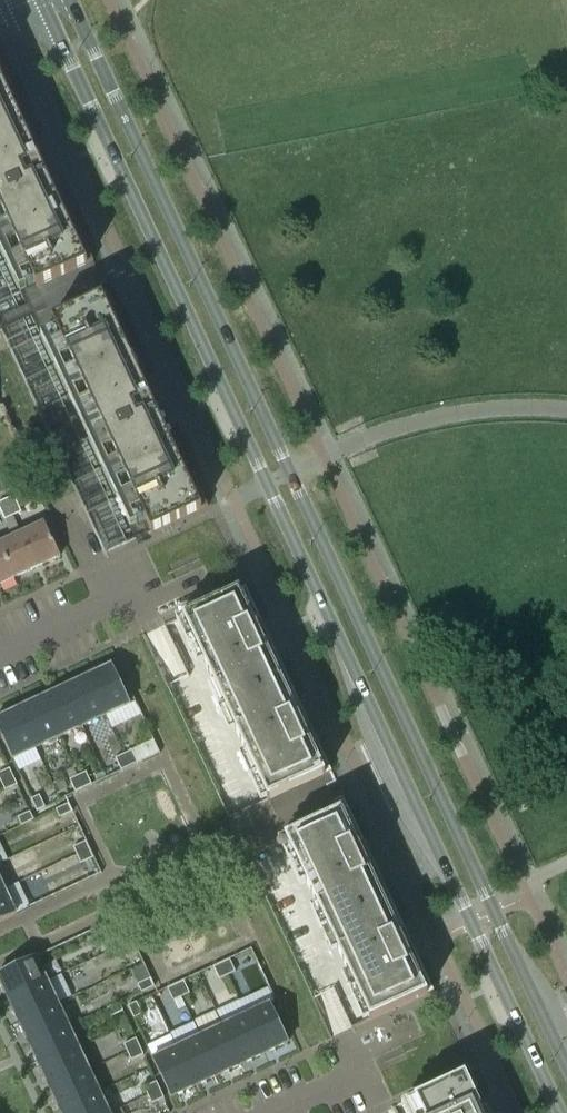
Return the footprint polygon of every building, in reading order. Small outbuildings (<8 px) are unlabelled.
[(37,287),(92,261),(0,64),(0,208),(37,287)] [(107,294),(53,319),(52,319),(151,533),(206,507),(107,294)] [(10,490),(6,481),(0,484),(0,494),(10,490)] [(14,496),(6,500),(13,516),(21,512),(14,496)] [(13,516),(6,500),(0,503),(0,509),(5,520),(13,516)] [(44,522),(21,533),(37,567),(60,557),(44,522)] [(0,543),(0,545),(15,578),(37,567),(21,533),(0,543)] [(15,578),(0,545),(0,584),(15,578)] [(247,592),(245,587),(182,617),(267,800),(268,801),(331,771),(316,740),(296,696),(280,662),(260,618),(247,592)] [(87,676),(106,715),(129,704),(111,665),(87,676)] [(82,726),(106,715),(87,676),(64,687),(82,726)] [(82,726),(64,687),(41,698),(59,737),(82,726)] [(36,748),(59,737),(41,698),(17,709),(36,748)] [(17,709),(0,717),(0,733),(12,759),(36,748),(17,709)] [(132,751),(123,755),(129,767),(137,763),(132,751)] [(129,767),(123,755),(115,758),(121,770),(129,767)] [(1,782),(13,777),(9,769),(0,773),(0,780),(1,782)] [(83,788),(91,784),(86,772),(78,776),(83,788)] [(83,788),(78,776),(69,780),(75,792),(83,788)] [(1,782),(5,791),(17,785),(13,777),(1,782)] [(45,807),(39,795),(31,799),(37,811),(45,807)] [(59,818),(71,812),(68,804),(56,810),(59,818)] [(289,834),(284,836),(285,838),(286,841),(369,1018),(370,1020),(370,1021),(433,992),(419,960),(398,916),(382,882),(362,838),(348,809),(347,807),(289,834)] [(18,818),(21,826),(34,820),(30,812),(18,818)] [(73,847),(77,856),(89,850),(85,842),(73,847)] [(89,850),(77,856),(81,864),(93,858),(89,850)] [(0,894),(0,921),(16,914),(5,891),(0,894)] [(116,939),(120,947),(132,941),(128,933),(116,939)] [(132,941),(120,947),(123,955),(136,949),(132,941)] [(7,998),(46,979),(36,957),(0,973),(0,982),(7,998)] [(227,976),(235,972),(230,960),(221,964),(227,976)] [(219,980),(227,976),(221,964),(213,968),(219,980)] [(46,979),(7,998),(18,1020),(57,1002),(46,979)] [(141,993),(153,987),(149,979),(137,984),(141,993)] [(181,997),(189,993),(184,981),(175,985),(181,997)] [(181,997),(175,985),(167,989),(173,1001),(181,997)] [(18,1020),(28,1042),(67,1024),(57,1002),(18,1020)] [(134,1018),(142,1014),(136,1002),(128,1006),(134,1018)] [(119,1003),(107,1009),(111,1017),(123,1011),(119,1003)] [(246,1015),(264,1054),(288,1043),(269,1004),(246,1015)] [(264,1054),(246,1015),(223,1026),(241,1065),(264,1054)] [(39,1065),(78,1047),(67,1024),(28,1042),(39,1065)] [(223,1026),(199,1037),(218,1076),(241,1065),(223,1026)] [(176,1048),(194,1087),(218,1076),(199,1037),(176,1048)] [(127,1052),(139,1047),(136,1038),(124,1044),(127,1052)] [(39,1065),(49,1087),(88,1069),(78,1047),(39,1065)] [(139,1047),(127,1052),(131,1060),(143,1055),(139,1047)] [(194,1087),(176,1048),(153,1059),(171,1098),(194,1087)] [(60,1110),(99,1091),(88,1069),(49,1087),(60,1110)] [(465,1074),(464,1074),(414,1098),(421,1112),(482,1112),(465,1074)] [(144,1088),(148,1096),(160,1090),(156,1082),(144,1088)] [(160,1090),(148,1096),(152,1104),(164,1098),(160,1090)] [(61,1112),(109,1112),(99,1091),(60,1110),(61,1112)]
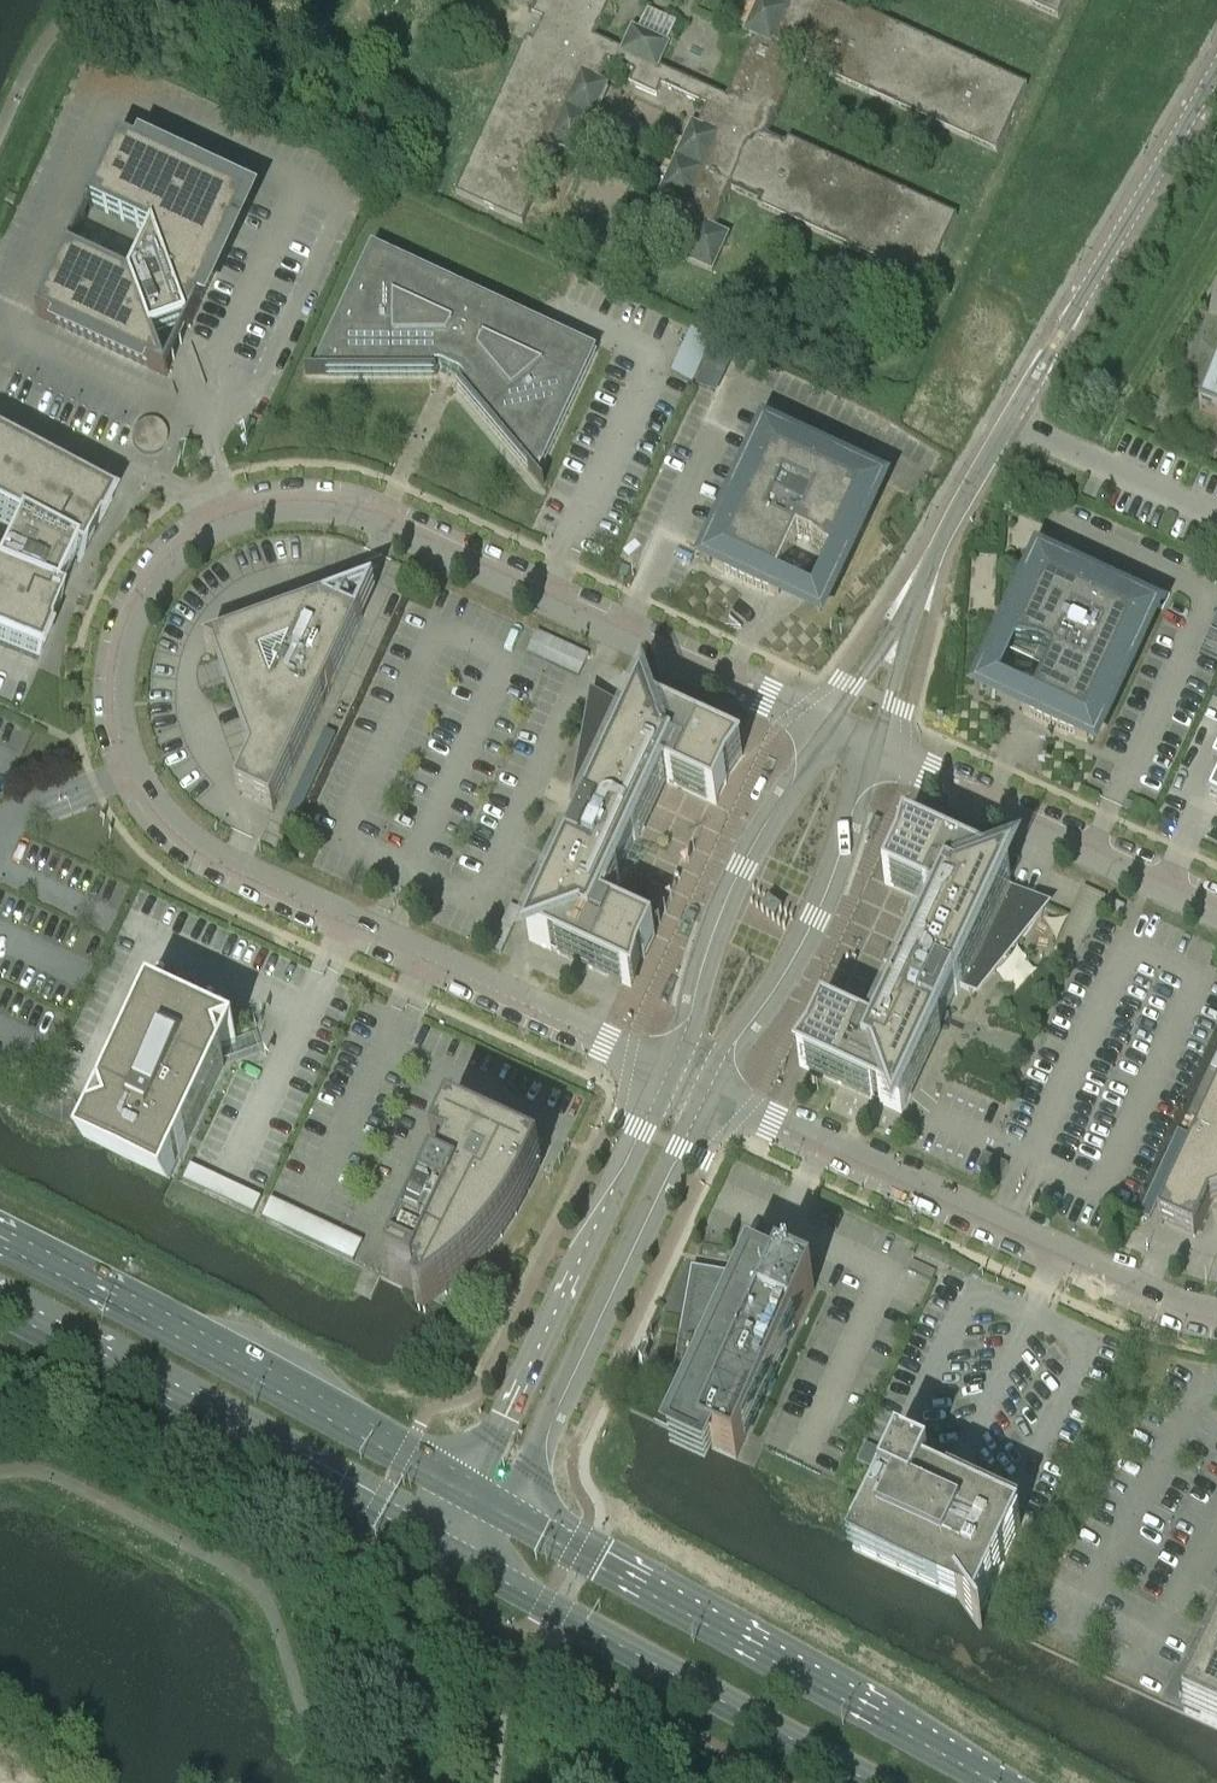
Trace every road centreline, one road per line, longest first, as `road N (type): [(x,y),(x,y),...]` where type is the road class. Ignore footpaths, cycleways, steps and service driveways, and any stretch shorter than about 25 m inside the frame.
road 1 (residential): [(829,727),(375,520),(324,508),(268,511),(193,543),(158,579),(132,632),(120,685),(130,747),(159,802),(195,838),(429,965),(669,1077)]
road 2 (residential): [(706,1093),(1143,1287),(1216,1312)]
road 3 (secondary): [(997,1782),(517,1516)]
road 4 (secondary): [(474,1493),(0,1233)]
road 5 (secondary): [(0,1310),(468,1560)]
road 6 (residential): [(517,1516),(706,1093)]
road 7 (secondary): [(468,1560),(874,1782)]
road 8 (residential): [(669,1077),(474,1493)]
road 9 (residential): [(829,727),(751,856),(669,1077)]
road 10 (residential): [(706,1093),(818,904),(879,751)]
road 11 (residential): [(1216,908),(879,751)]
road 12 (residential): [(1040,437),(1216,519)]
road 13 (residential): [(917,593),(1010,426)]
road 14 (residential): [(879,751),(917,593)]
road 15 (residential): [(917,593),(829,727)]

> **EXERCISE DETAILS**:
An exact reproduction of every record above is required, with no pictures included.

> **FINISHED TASK**:
Return the footprint polygon of every building, in reading order. Small outbuildings (<8 px) are unlabelled.
[(37,287),(92,261),(0,64),(0,208),(37,287)] [(107,294),(53,319),(52,319),(151,533),(206,507),(107,294)] [(10,490),(6,481),(0,484),(0,494),(10,490)] [(14,496),(6,500),(13,516),(21,512),(14,496)] [(13,516),(6,500),(0,503),(0,509),(5,520),(13,516)] [(44,522),(21,533),(37,567),(60,557),(44,522)] [(0,543),(0,545),(15,578),(37,567),(21,533),(0,543)] [(15,578),(0,545),(0,584),(15,578)] [(247,592),(245,587),(182,617),(267,800),(268,801),(331,771),(316,740),(296,696),(280,662),(260,618),(247,592)] [(87,676),(106,715),(129,704),(111,665),(87,676)] [(82,726),(106,715),(87,676),(64,687),(82,726)] [(82,726),(64,687),(41,698),(59,737),(82,726)] [(36,748),(59,737),(41,698),(17,709),(36,748)] [(17,709),(0,717),(0,733),(12,759),(36,748),(17,709)] [(132,751),(123,755),(129,767),(137,763),(132,751)] [(129,767),(123,755),(115,758),(121,770),(129,767)] [(1,782),(13,777),(9,769),(0,773),(0,780),(1,782)] [(83,788),(91,784),(86,772),(78,776),(83,788)] [(83,788),(78,776),(69,780),(75,792),(83,788)] [(1,782),(5,791),(17,785),(13,777),(1,782)] [(45,807),(39,795),(31,799),(37,811),(45,807)] [(59,818),(71,812),(68,804),(56,810),(59,818)] [(289,834),(284,836),(285,838),(286,841),(369,1018),(370,1020),(370,1021),(433,992),(419,960),(398,916),(382,882),(362,838),(348,809),(347,807),(289,834)] [(18,818),(21,826),(34,820),(30,812),(18,818)] [(73,847),(77,856),(89,850),(85,842),(73,847)] [(89,850),(77,856),(81,864),(93,858),(89,850)] [(0,894),(0,921),(16,914),(5,891),(0,894)] [(116,939),(120,947),(132,941),(128,933),(116,939)] [(132,941),(120,947),(123,955),(136,949),(132,941)] [(7,998),(46,979),(36,957),(0,973),(0,982),(7,998)] [(227,976),(235,972),(230,960),(221,964),(227,976)] [(219,980),(227,976),(221,964),(213,968),(219,980)] [(46,979),(7,998),(18,1020),(57,1002),(46,979)] [(141,993),(153,987),(149,979),(137,984),(141,993)] [(181,997),(189,993),(184,981),(175,985),(181,997)] [(181,997),(175,985),(167,989),(173,1001),(181,997)] [(18,1020),(28,1042),(67,1024),(57,1002),(18,1020)] [(134,1018),(142,1014),(136,1002),(128,1006),(134,1018)] [(119,1003),(107,1009),(111,1017),(123,1011),(119,1003)] [(246,1015),(264,1054),(288,1043),(269,1004),(246,1015)] [(264,1054),(246,1015),(223,1026),(241,1065),(264,1054)] [(39,1065),(78,1047),(67,1024),(28,1042),(39,1065)] [(223,1026),(199,1037),(218,1076),(241,1065),(223,1026)] [(176,1048),(194,1087),(218,1076),(199,1037),(176,1048)] [(127,1052),(139,1047),(136,1038),(124,1044),(127,1052)] [(39,1065),(49,1087),(88,1069),(78,1047),(39,1065)] [(139,1047),(127,1052),(131,1060),(143,1055),(139,1047)] [(194,1087),(176,1048),(153,1059),(171,1098),(194,1087)] [(60,1110),(99,1091),(88,1069),(49,1087),(60,1110)] [(465,1074),(464,1074),(414,1098),(421,1112),(482,1112),(465,1074)] [(144,1088),(148,1096),(160,1090),(156,1082),(144,1088)] [(160,1090),(148,1096),(152,1104),(164,1098),(160,1090)] [(61,1112),(109,1112),(99,1091),(60,1110),(61,1112)]
Trace every road centreline, one road per line, longest first, as `road N (type): [(x,y),(x,y),...]` where type is the road class. Ignore footpaths, cycleways, steps and service driveways, and any stretch shorter than about 25 m inside the frame.
road 1 (residential): [(829,727),(375,520),(324,508),(268,511),(193,543),(158,579),(132,632),(120,685),(130,747),(159,802),(195,838),(429,965),(669,1077)]
road 2 (residential): [(706,1093),(1143,1287),(1216,1312)]
road 3 (secondary): [(997,1782),(517,1516)]
road 4 (secondary): [(474,1493),(0,1233)]
road 5 (secondary): [(0,1310),(468,1560)]
road 6 (residential): [(517,1516),(706,1093)]
road 7 (secondary): [(468,1560),(874,1782)]
road 8 (residential): [(669,1077),(474,1493)]
road 9 (residential): [(829,727),(751,856),(669,1077)]
road 10 (residential): [(706,1093),(818,904),(879,751)]
road 11 (residential): [(1216,908),(879,751)]
road 12 (residential): [(1040,437),(1216,519)]
road 13 (residential): [(917,593),(1010,426)]
road 14 (residential): [(879,751),(917,593)]
road 15 (residential): [(917,593),(829,727)]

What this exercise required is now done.